[Scene comparison data]
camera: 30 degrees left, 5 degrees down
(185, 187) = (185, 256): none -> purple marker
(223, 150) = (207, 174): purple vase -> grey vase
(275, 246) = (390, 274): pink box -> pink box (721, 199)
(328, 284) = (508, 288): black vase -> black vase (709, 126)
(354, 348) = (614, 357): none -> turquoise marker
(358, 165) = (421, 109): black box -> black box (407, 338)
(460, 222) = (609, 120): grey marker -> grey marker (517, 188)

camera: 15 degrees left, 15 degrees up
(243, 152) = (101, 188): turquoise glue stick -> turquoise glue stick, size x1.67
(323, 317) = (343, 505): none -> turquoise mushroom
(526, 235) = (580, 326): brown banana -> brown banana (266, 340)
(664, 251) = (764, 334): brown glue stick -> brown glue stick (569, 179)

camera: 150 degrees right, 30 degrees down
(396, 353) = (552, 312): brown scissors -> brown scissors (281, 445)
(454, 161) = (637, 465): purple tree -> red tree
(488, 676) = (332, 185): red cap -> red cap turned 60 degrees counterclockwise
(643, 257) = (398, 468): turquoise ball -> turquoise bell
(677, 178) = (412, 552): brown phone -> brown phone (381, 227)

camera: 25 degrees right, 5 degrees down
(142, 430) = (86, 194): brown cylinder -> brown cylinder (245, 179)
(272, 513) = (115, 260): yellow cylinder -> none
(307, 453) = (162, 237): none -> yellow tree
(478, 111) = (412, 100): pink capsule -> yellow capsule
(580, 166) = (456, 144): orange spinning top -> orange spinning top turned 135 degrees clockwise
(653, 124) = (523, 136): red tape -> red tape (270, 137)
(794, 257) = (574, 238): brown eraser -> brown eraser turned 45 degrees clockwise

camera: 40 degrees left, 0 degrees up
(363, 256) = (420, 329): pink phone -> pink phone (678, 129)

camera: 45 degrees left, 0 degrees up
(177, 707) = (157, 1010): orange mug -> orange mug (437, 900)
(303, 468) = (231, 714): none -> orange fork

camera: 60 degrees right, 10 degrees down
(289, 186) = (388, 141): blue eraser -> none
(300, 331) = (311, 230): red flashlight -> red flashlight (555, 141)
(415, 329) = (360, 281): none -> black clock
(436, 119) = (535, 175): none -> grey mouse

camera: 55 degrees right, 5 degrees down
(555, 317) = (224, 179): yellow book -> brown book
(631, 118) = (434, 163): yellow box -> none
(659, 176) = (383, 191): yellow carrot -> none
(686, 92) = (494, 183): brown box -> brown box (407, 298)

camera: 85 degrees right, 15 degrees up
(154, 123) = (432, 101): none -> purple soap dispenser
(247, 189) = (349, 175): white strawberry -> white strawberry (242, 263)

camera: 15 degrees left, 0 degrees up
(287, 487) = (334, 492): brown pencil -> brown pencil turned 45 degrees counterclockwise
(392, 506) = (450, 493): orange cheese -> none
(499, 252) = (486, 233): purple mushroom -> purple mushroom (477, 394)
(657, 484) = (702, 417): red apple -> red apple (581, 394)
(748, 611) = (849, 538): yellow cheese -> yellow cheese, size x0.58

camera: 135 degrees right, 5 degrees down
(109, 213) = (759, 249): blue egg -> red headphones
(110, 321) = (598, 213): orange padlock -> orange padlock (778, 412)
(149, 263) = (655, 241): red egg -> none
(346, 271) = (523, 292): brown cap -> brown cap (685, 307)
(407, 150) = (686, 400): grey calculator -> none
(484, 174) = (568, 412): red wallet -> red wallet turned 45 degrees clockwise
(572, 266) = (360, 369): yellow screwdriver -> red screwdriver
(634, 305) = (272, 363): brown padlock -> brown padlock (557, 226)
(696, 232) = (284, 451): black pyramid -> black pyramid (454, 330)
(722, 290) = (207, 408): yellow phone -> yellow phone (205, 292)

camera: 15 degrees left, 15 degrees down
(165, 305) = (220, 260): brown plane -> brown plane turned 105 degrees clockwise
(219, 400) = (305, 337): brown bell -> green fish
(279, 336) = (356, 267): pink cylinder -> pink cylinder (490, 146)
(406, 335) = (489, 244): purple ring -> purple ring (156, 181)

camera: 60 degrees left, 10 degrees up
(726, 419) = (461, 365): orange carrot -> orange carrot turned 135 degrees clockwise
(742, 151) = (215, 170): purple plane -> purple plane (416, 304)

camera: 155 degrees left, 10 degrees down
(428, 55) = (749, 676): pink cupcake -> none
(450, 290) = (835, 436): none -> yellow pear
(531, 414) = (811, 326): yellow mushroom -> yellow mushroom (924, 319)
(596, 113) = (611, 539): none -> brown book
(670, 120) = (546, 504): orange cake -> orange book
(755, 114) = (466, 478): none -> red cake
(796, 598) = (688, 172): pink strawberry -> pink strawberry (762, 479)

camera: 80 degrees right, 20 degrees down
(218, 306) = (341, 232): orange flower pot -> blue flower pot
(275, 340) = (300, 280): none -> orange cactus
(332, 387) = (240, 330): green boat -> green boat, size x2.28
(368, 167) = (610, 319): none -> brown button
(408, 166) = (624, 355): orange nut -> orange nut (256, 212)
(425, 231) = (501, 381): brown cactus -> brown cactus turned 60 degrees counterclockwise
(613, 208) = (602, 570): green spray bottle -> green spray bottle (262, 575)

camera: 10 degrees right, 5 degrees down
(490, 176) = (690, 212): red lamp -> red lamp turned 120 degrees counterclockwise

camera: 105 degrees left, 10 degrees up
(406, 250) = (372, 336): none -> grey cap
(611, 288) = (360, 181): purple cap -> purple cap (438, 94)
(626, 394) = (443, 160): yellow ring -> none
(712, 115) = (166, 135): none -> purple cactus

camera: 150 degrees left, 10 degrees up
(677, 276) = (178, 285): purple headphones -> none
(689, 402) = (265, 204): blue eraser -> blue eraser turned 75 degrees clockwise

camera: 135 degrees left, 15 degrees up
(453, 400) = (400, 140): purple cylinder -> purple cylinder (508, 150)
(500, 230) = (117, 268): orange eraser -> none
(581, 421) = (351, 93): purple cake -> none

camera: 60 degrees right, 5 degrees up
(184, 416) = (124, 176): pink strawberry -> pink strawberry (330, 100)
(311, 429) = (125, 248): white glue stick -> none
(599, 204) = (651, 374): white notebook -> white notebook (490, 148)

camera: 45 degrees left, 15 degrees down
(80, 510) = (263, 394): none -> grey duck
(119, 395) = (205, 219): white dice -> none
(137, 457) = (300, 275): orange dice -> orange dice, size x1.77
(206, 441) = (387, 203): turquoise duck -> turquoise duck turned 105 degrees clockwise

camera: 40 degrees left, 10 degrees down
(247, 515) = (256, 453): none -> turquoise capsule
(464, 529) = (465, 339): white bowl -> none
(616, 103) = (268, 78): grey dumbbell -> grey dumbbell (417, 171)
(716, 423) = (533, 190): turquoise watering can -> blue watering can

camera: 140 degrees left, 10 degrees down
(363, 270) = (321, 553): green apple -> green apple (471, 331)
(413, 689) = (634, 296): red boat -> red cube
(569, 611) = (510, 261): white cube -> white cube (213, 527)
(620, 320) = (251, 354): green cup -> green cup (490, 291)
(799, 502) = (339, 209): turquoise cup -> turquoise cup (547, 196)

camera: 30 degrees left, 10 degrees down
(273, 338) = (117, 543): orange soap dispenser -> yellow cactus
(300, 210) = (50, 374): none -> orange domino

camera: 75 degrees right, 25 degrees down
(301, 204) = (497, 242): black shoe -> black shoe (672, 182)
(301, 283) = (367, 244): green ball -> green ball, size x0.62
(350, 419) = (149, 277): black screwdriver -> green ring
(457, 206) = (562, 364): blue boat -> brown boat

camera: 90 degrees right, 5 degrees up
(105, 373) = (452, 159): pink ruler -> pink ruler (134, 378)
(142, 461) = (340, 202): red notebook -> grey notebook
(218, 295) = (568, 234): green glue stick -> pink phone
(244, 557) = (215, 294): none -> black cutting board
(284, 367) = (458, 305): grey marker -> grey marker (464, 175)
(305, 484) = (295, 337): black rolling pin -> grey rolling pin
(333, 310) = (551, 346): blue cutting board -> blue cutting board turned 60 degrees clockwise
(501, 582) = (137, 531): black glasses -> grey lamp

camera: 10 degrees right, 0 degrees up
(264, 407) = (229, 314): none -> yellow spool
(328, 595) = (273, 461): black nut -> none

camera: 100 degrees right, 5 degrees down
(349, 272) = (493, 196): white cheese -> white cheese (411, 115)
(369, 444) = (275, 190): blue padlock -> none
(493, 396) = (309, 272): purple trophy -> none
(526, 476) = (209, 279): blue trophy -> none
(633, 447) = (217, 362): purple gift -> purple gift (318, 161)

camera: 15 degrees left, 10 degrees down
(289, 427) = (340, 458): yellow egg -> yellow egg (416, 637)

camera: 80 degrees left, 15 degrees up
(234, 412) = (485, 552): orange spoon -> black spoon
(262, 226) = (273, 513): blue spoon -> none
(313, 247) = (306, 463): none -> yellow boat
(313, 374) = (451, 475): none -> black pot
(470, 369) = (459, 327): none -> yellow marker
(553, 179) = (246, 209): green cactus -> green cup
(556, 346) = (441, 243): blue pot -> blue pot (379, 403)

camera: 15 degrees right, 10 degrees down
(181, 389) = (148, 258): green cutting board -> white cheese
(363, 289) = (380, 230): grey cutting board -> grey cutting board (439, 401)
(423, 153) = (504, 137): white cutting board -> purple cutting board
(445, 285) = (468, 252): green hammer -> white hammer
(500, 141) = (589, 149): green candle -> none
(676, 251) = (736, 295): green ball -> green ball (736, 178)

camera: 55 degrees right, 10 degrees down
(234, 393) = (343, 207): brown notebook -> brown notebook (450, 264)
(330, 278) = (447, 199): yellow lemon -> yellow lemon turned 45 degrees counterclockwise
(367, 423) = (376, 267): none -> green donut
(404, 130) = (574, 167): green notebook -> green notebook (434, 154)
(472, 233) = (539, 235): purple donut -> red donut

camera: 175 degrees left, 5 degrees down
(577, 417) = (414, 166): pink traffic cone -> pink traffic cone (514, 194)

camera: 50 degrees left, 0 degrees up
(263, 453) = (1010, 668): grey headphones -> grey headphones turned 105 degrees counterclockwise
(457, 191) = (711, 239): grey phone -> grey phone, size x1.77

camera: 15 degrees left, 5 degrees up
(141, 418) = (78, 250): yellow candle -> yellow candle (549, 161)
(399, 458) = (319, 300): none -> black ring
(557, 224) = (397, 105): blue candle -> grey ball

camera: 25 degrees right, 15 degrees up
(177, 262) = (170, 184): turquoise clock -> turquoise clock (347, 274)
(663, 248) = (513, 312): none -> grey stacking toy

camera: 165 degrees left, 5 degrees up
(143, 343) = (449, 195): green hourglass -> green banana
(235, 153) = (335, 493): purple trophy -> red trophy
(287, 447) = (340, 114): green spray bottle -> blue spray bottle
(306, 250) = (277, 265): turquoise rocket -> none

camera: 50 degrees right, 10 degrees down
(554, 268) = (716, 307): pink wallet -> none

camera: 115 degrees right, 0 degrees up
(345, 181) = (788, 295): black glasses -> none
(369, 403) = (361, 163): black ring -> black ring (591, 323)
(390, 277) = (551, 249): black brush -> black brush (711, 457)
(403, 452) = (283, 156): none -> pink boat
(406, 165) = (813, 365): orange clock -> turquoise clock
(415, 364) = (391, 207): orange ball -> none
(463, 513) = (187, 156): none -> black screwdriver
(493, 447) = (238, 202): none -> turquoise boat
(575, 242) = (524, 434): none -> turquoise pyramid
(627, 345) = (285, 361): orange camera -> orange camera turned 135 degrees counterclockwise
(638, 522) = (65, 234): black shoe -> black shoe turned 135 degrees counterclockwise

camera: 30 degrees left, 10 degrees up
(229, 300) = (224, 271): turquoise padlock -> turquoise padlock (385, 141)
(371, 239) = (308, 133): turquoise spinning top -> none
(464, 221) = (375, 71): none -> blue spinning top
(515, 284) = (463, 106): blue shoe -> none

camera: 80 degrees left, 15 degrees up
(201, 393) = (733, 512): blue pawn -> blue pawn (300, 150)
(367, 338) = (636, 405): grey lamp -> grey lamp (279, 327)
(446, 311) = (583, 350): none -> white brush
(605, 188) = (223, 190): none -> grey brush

What this task involves:
The response must consist solely of the lines from the top of the records through the line holding "(580, 166) = (456, 144): orange", copied word for word.

Reply to the exercise:
camera: 30 degrees left, 5 degrees down
(185, 187) = (185, 256): none -> purple marker
(223, 150) = (207, 174): purple vase -> grey vase
(275, 246) = (390, 274): pink box -> pink box (721, 199)
(328, 284) = (508, 288): black vase -> black vase (709, 126)
(354, 348) = (614, 357): none -> turquoise marker
(358, 165) = (421, 109): black box -> black box (407, 338)
(460, 222) = (609, 120): grey marker -> grey marker (517, 188)

camera: 15 degrees left, 15 degrees up
(243, 152) = (101, 188): turquoise glue stick -> turquoise glue stick, size x1.67
(323, 317) = (343, 505): none -> turquoise mushroom
(526, 235) = (580, 326): brown banana -> brown banana (266, 340)
(664, 251) = (764, 334): brown glue stick -> brown glue stick (569, 179)

camera: 150 degrees right, 30 degrees down
(396, 353) = (552, 312): brown scissors -> brown scissors (281, 445)
(454, 161) = (637, 465): purple tree -> red tree
(488, 676) = (332, 185): red cap -> red cap turned 60 degrees counterclockwise
(643, 257) = (398, 468): turquoise ball -> turquoise bell
(677, 178) = (412, 552): brown phone -> brown phone (381, 227)

camera: 25 degrees right, 5 degrees down
(142, 430) = (86, 194): brown cylinder -> brown cylinder (245, 179)
(272, 513) = (115, 260): yellow cylinder -> none
(307, 453) = (162, 237): none -> yellow tree
(478, 111) = (412, 100): pink capsule -> yellow capsule
(580, 166) = (456, 144): orange spinning top -> orange spinning top turned 135 degrees clockwise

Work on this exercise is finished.